Search the data below, and report every line in which "love" occurs.
###
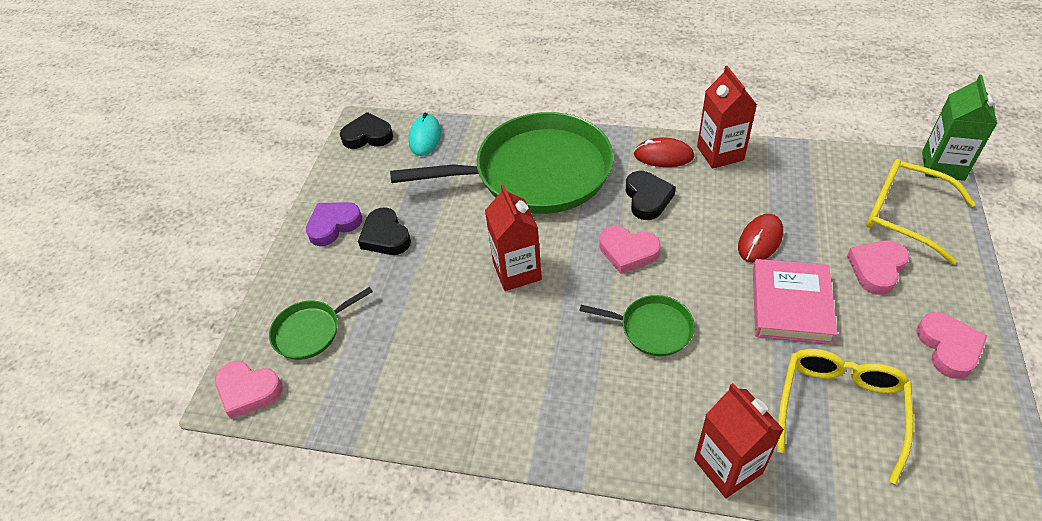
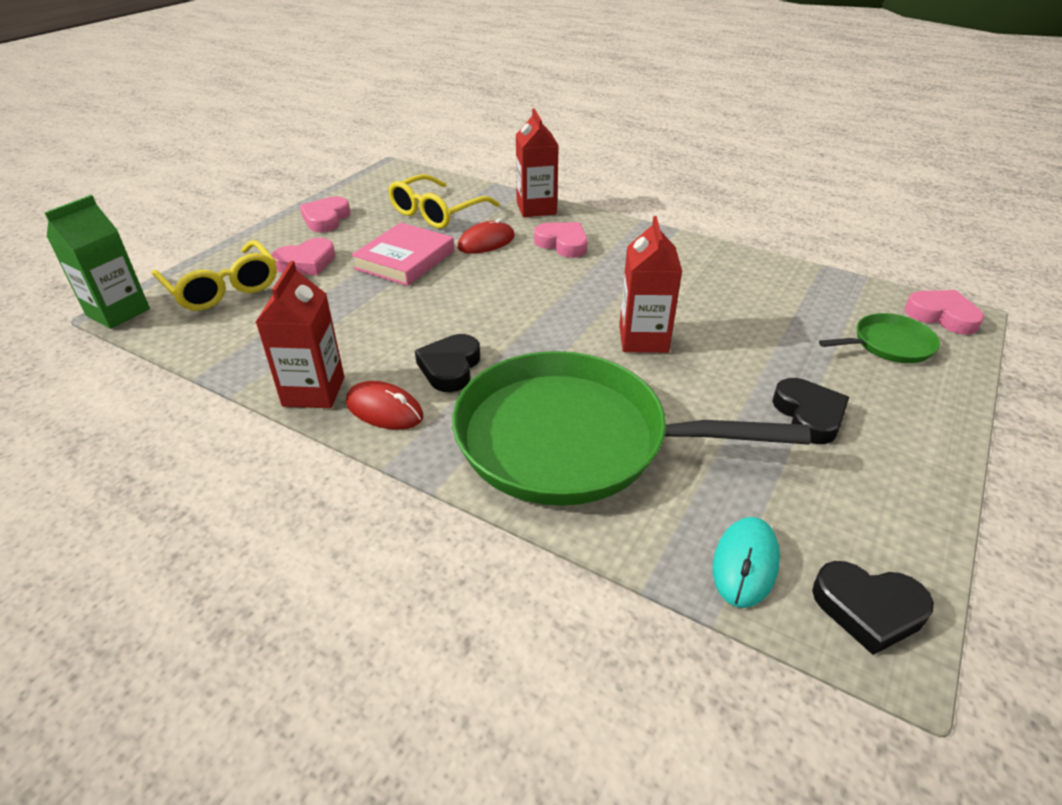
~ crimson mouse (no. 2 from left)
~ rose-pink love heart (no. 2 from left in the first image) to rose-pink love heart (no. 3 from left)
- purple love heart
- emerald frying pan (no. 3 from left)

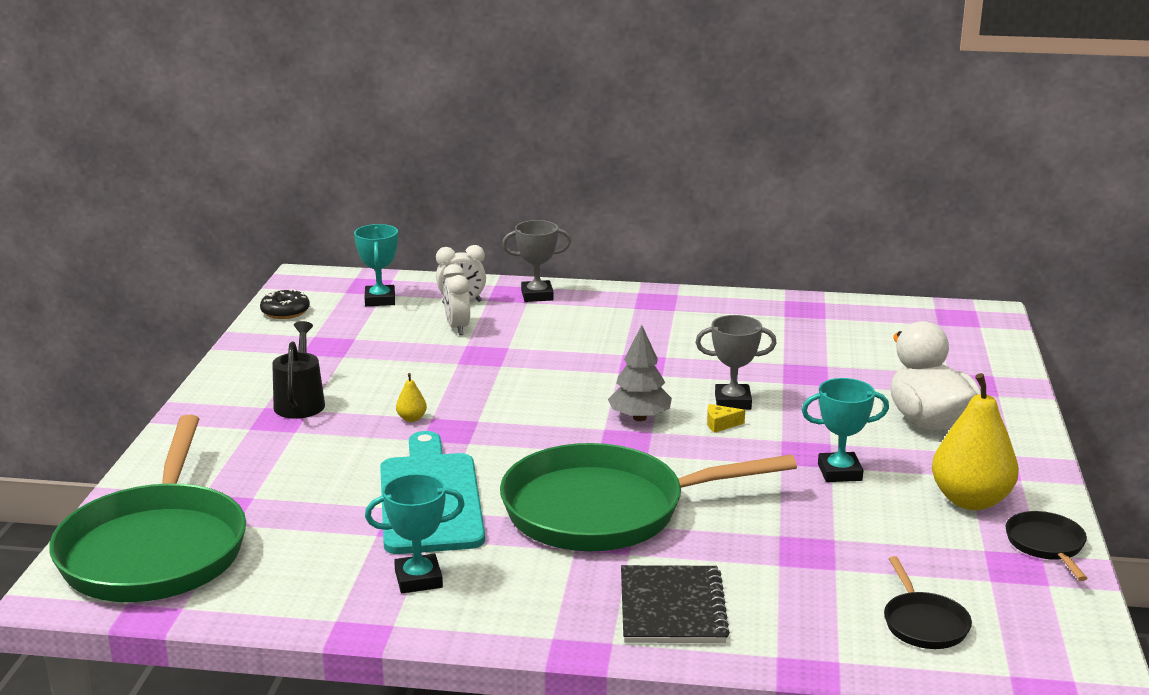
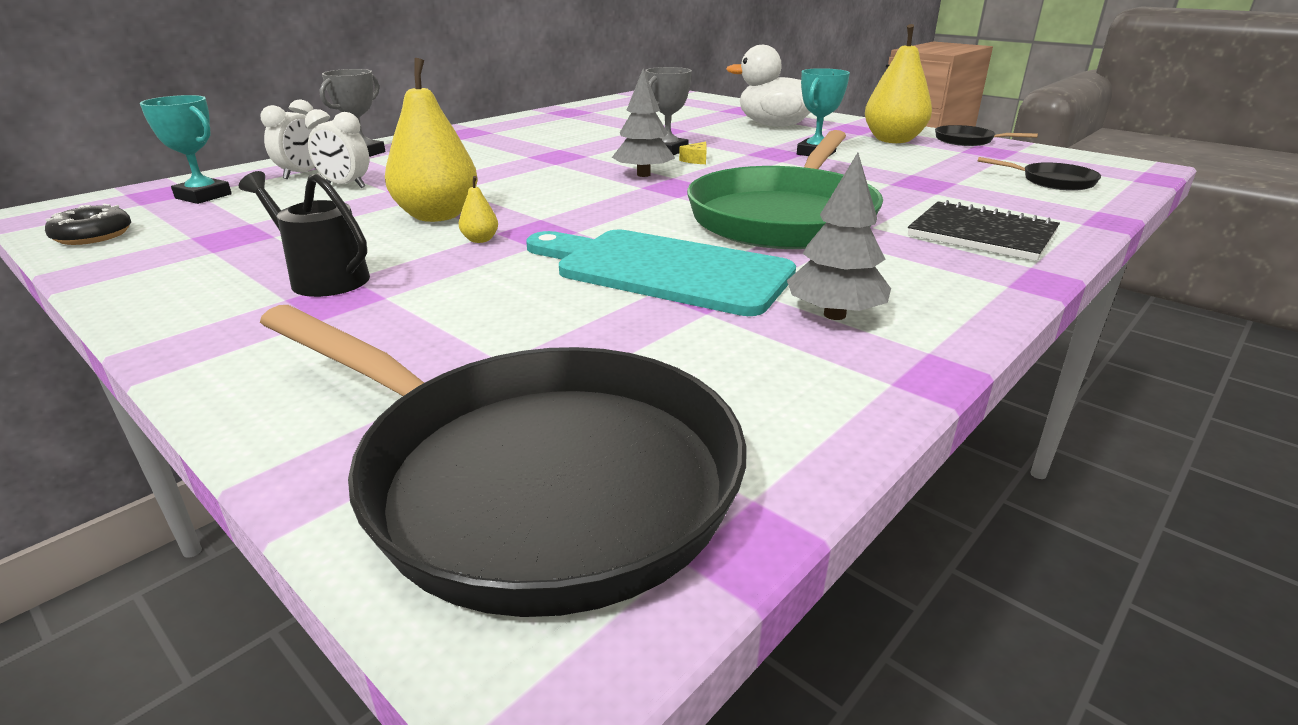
~ emerald frying pan (no. 1 from left) to ebony frying pan (no. 1 from left)
+ bright yellow toy pear (no. 1 from left)
~ aqua award cup (no. 2 from left) to grey fir tree (no. 2 from left)

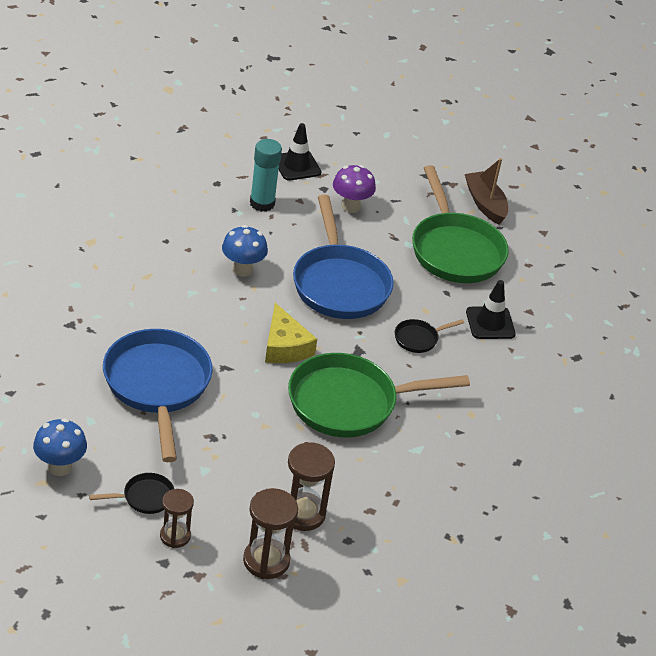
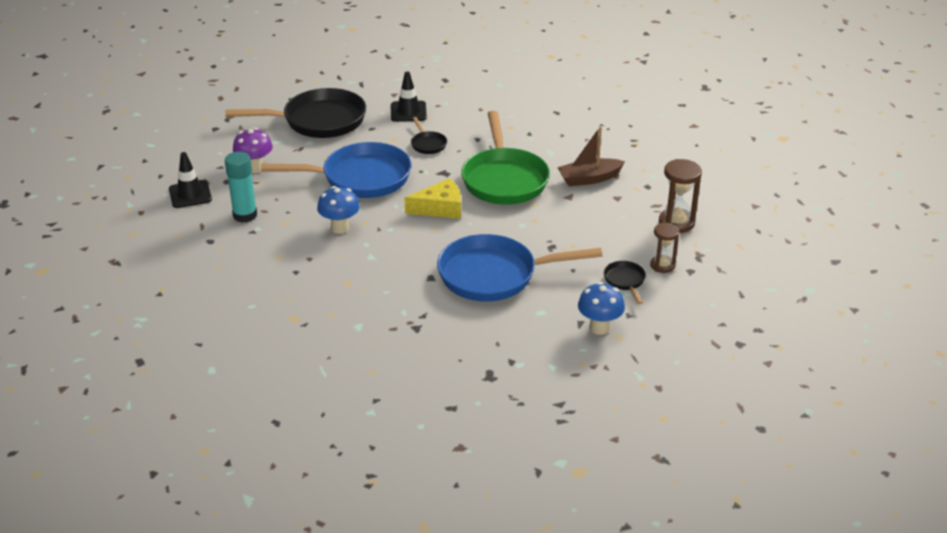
~ emerald frying pan (no. 2 from left) to ebony frying pan (no. 1 from left)
~ brown sailboat
- brown sandglass (no. 3 from left)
###
Written solution:
~ rose-pink love heart (no. 2 from left in the first image) to rose-pink love heart (no. 3 from left)
- purple love heart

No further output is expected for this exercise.